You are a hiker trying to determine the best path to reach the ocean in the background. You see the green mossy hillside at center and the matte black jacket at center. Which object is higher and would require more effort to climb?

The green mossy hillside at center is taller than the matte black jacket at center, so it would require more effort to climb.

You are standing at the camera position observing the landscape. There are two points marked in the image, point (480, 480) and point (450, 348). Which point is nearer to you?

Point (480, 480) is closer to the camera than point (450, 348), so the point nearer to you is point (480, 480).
* * *
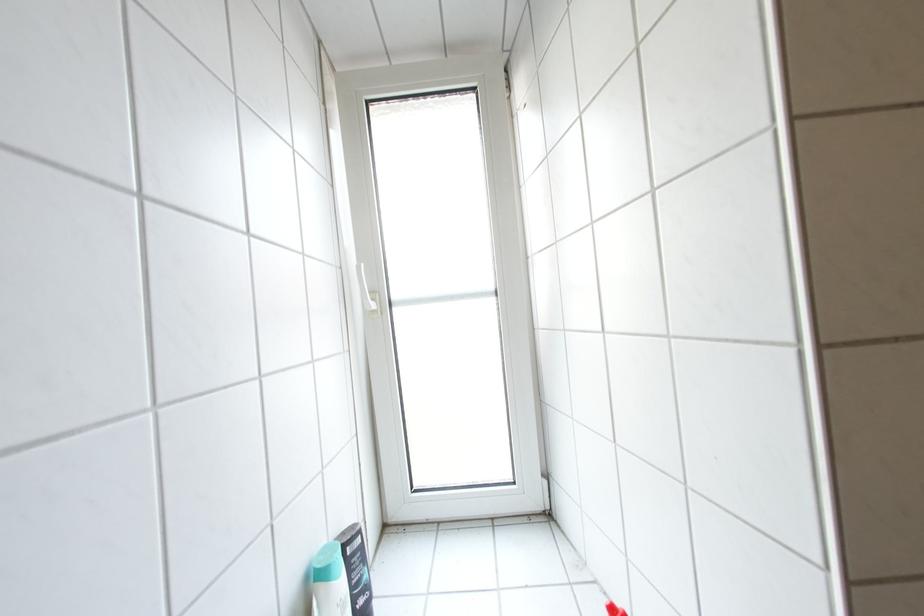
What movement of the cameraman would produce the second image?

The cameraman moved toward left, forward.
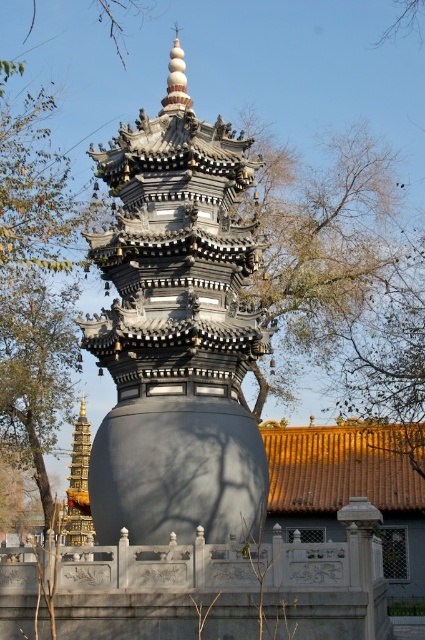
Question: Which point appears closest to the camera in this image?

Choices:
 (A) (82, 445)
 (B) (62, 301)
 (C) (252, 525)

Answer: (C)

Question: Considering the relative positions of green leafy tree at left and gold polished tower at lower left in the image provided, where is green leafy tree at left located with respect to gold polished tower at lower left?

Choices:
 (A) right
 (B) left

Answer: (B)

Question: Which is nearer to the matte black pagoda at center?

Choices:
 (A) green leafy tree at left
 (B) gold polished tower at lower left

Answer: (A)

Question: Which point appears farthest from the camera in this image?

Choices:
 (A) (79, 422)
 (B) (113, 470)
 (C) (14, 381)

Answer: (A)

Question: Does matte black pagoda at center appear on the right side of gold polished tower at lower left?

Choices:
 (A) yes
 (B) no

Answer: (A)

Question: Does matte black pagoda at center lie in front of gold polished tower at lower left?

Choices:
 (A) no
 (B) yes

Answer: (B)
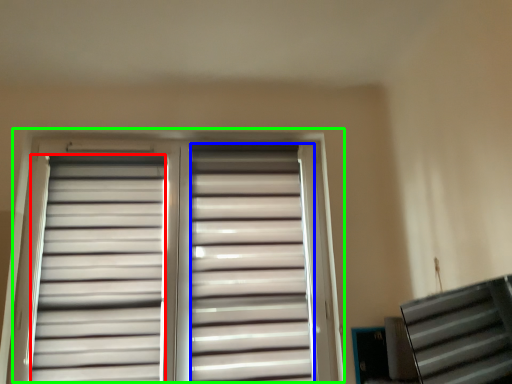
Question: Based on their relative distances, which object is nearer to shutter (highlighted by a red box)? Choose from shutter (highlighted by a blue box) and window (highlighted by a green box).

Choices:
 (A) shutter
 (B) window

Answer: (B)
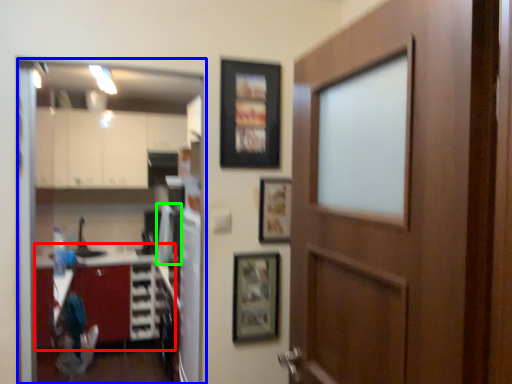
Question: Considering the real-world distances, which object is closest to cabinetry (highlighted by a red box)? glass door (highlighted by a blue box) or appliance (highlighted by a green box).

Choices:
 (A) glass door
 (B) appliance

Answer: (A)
...
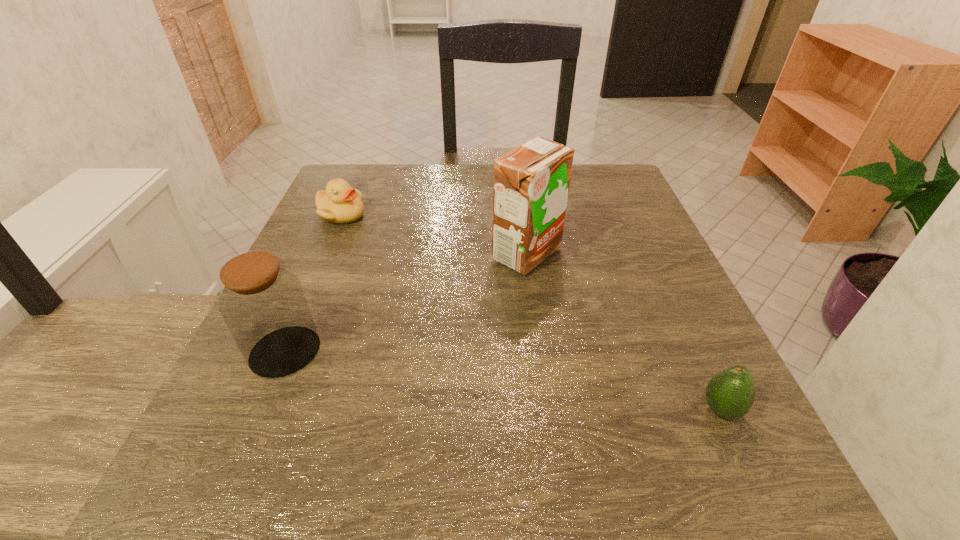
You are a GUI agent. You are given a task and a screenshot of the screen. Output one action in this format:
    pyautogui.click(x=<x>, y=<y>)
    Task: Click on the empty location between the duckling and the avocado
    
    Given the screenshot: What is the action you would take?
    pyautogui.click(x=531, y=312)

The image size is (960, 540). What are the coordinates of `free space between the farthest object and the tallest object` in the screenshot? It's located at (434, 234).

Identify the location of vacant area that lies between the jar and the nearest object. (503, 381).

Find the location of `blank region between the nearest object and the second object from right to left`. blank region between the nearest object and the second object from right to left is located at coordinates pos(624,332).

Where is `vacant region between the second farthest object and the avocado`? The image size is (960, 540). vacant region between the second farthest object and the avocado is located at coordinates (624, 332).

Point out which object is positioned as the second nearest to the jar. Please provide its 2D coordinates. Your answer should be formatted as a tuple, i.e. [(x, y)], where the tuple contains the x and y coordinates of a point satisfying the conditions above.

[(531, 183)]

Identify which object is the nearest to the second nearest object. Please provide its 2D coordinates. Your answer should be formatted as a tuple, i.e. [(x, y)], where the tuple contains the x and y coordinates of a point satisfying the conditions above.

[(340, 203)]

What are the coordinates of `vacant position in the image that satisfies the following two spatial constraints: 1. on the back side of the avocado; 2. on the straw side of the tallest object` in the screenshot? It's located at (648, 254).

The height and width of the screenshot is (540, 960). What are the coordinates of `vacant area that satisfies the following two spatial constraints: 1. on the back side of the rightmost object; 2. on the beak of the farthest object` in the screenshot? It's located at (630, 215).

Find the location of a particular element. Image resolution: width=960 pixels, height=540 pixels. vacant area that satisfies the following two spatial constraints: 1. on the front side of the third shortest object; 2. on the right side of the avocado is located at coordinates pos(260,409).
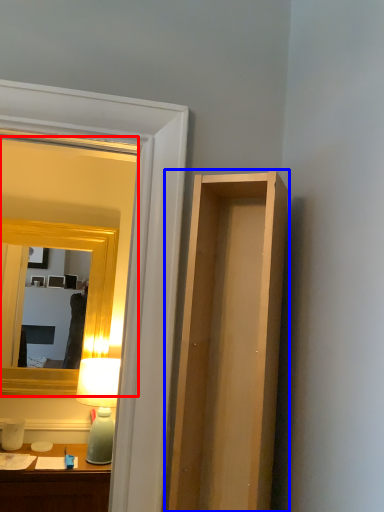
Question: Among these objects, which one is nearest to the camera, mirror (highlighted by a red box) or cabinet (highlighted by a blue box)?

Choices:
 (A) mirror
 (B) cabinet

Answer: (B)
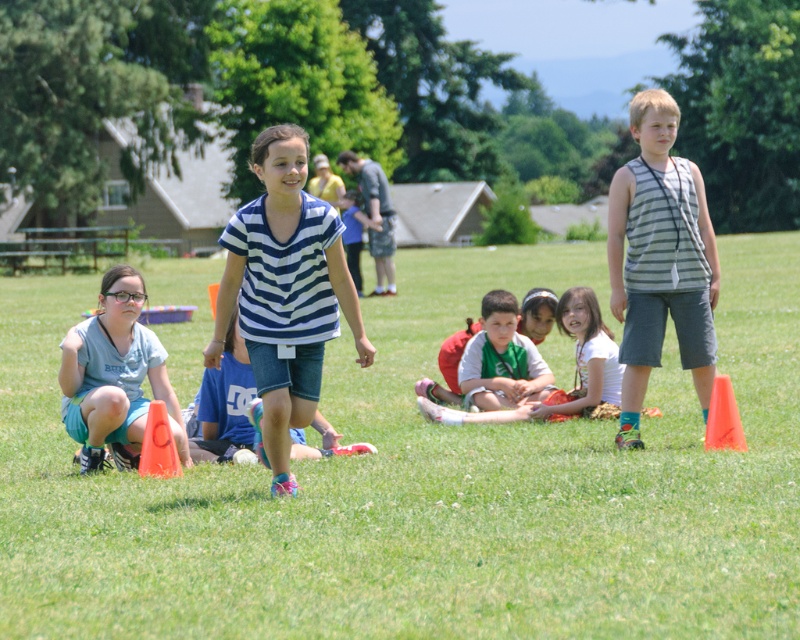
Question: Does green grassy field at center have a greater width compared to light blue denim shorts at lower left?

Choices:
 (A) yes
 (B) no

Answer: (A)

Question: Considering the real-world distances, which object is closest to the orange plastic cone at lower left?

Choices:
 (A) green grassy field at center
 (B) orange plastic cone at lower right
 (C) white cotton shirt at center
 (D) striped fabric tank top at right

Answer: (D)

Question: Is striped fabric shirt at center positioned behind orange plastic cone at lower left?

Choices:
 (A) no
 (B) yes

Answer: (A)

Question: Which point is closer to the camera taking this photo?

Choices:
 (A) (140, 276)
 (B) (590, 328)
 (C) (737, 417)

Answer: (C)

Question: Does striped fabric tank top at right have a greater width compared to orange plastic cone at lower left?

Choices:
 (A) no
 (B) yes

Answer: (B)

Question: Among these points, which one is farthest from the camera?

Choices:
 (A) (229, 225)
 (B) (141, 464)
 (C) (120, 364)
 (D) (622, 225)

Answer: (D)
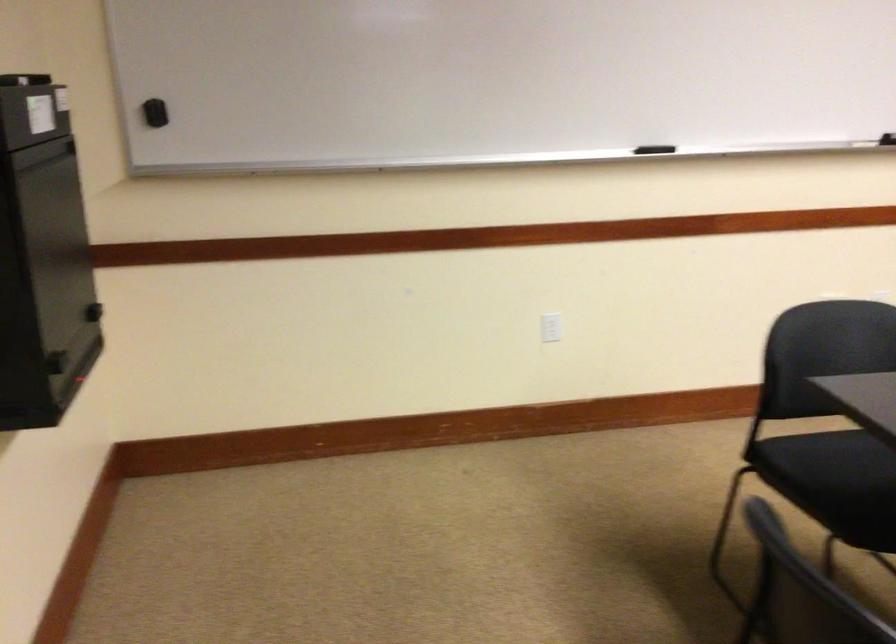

| Exercise instructions |
Copy the records word for word, beginning at the line that contains "You are a hiker" and stopping after the line that contains "You are standing".

| Response to the task |
You are a hiker trying to determine the best path to reach the ocean in the background. You see the green mossy hillside at center and the matte black jacket at center. Which object is higher and would require more effort to climb?

The green mossy hillside at center is taller than the matte black jacket at center, so it would require more effort to climb.

You are standing at the camera position observing the landscape. There are two points marked in the image, point (480, 480) and point (450, 348). Which point is nearer to you?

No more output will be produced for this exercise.